_Exercise goal_:
All lines holding the word "purple" should be located in the records and copied.

[[ Data in this exercise, beginning ]]

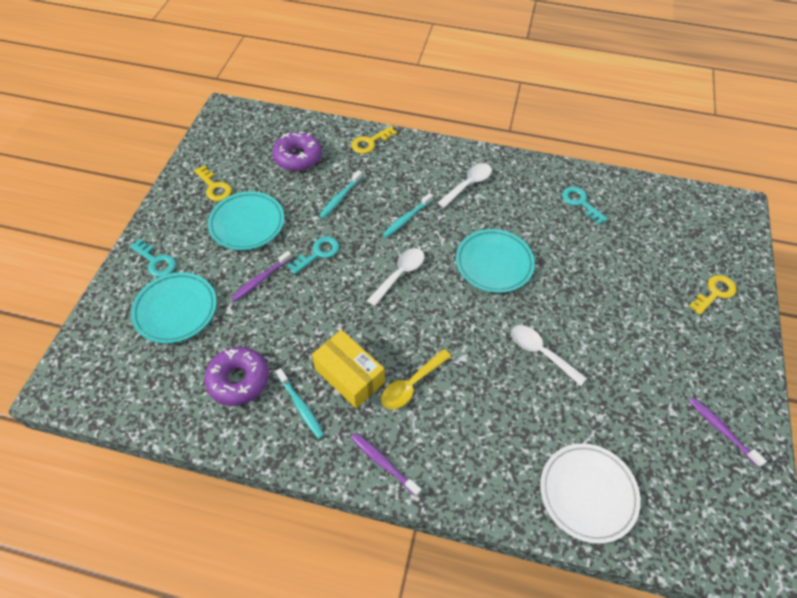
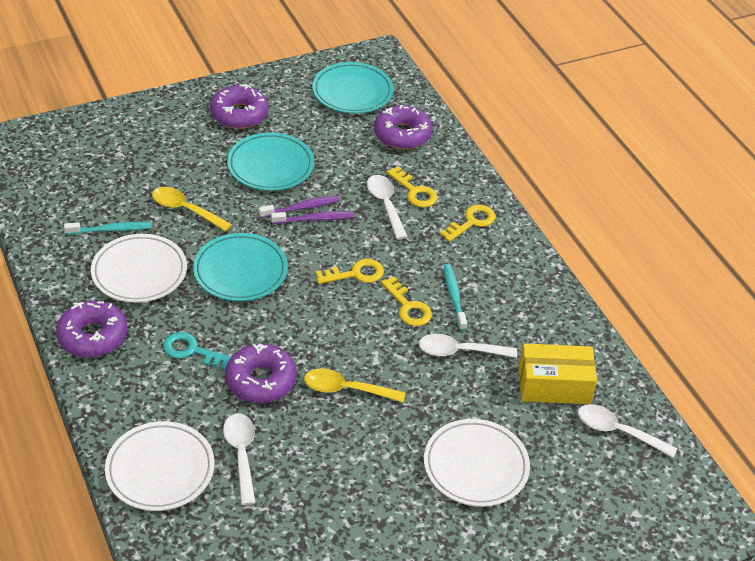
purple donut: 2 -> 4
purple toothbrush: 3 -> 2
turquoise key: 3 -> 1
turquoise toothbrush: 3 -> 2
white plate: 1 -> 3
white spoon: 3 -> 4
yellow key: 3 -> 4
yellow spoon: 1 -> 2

[[ Data in this exercise, end ]]
[[ Data in this exercise, beginning ]]

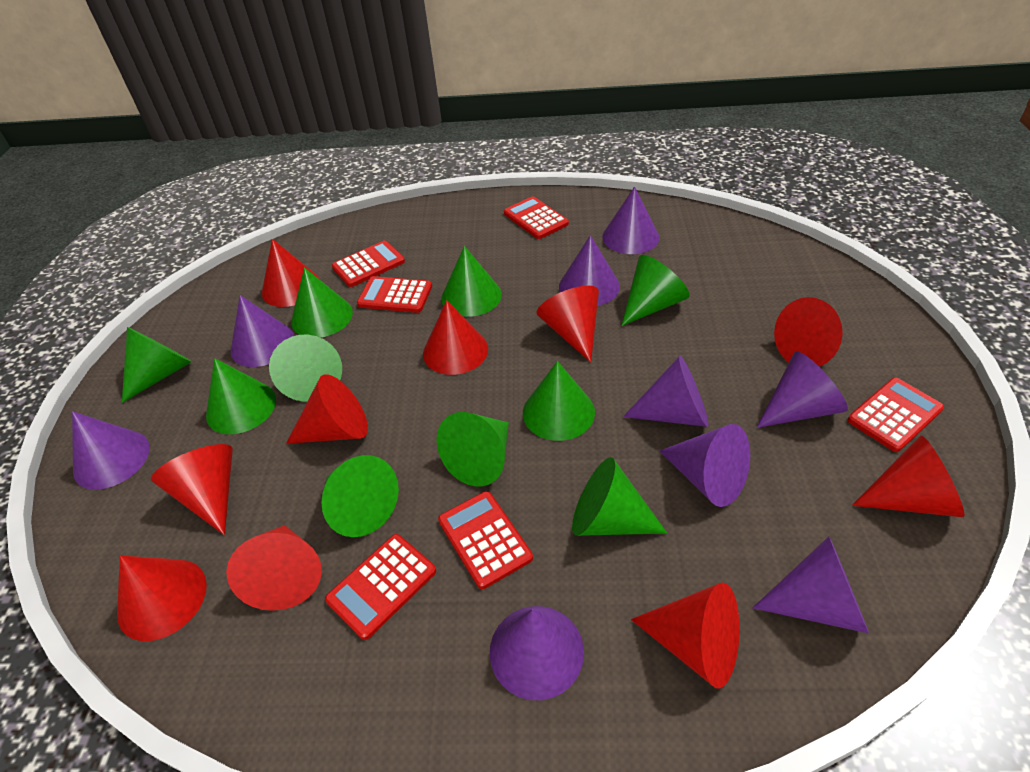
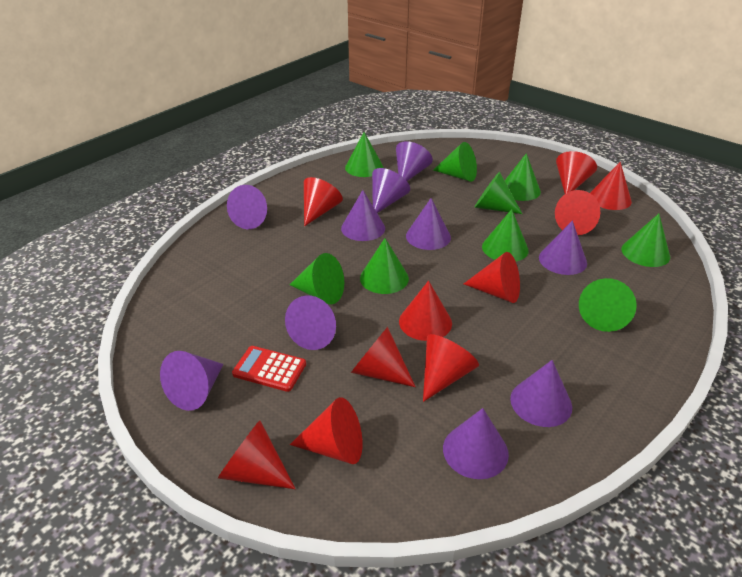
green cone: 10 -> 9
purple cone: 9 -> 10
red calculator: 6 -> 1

[[ Data in this exercise, end ]]
[[ Data in this exercise, beginning ]]

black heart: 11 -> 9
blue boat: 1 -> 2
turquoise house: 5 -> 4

[[ Data in this exercise, end ]]

_Your response_:
purple donut: 2 -> 4
purple toothbrush: 3 -> 2
purple cone: 9 -> 10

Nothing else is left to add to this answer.